[Supplied records]

▬▬▬▬▬▬

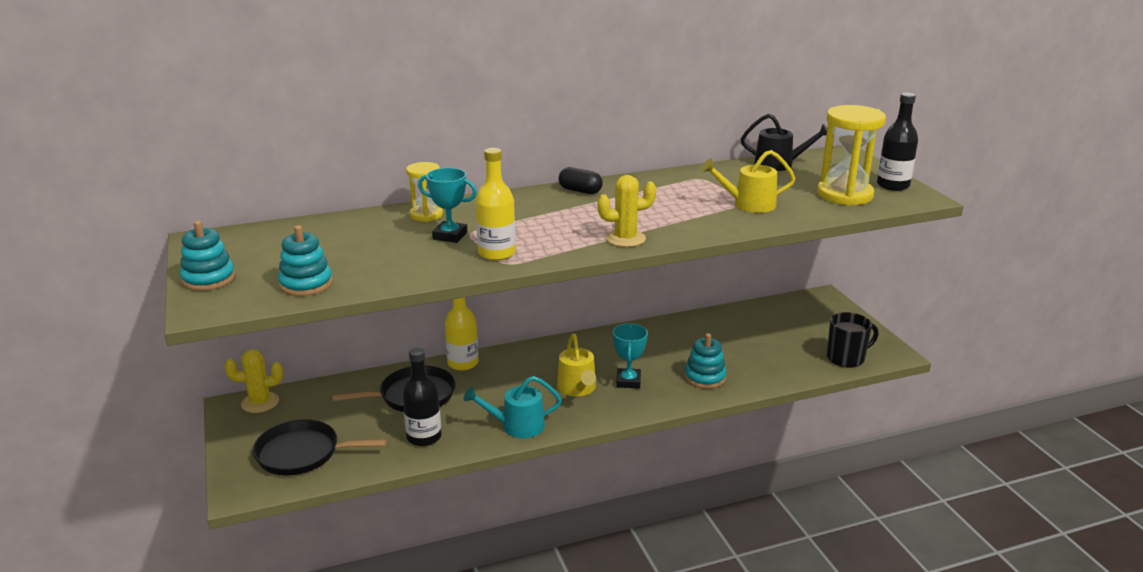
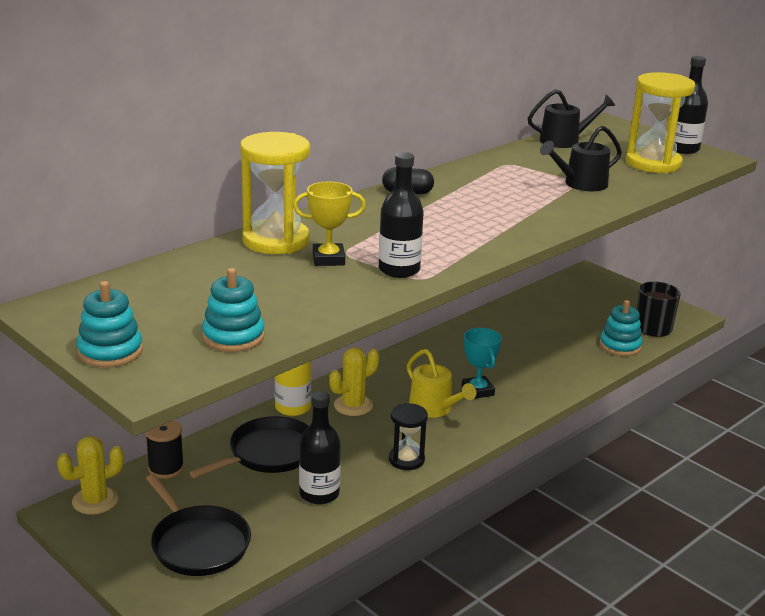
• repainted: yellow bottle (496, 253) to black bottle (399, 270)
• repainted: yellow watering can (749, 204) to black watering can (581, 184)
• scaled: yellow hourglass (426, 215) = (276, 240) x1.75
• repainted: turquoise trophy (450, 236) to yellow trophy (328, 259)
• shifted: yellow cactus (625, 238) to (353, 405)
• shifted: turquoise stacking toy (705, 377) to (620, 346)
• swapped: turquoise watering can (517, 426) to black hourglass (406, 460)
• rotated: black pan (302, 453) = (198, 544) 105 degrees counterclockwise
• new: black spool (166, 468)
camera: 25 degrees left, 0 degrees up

▬▬▬▬▬▬

[Task to complete] Could you transcribe all of the data exactly and omit the pictures?

[Written solution]
• repainted: yellow bottle (496, 253) to black bottle (399, 270)
• repainted: yellow watering can (749, 204) to black watering can (581, 184)
• scaled: yellow hourglass (426, 215) = (276, 240) x1.75
• repainted: turquoise trophy (450, 236) to yellow trophy (328, 259)
• shifted: yellow cactus (625, 238) to (353, 405)
• shifted: turquoise stacking toy (705, 377) to (620, 346)
• swapped: turquoise watering can (517, 426) to black hourglass (406, 460)
• rotated: black pan (302, 453) = (198, 544) 105 degrees counterclockwise
• new: black spool (166, 468)
camera: 25 degrees left, 0 degrees up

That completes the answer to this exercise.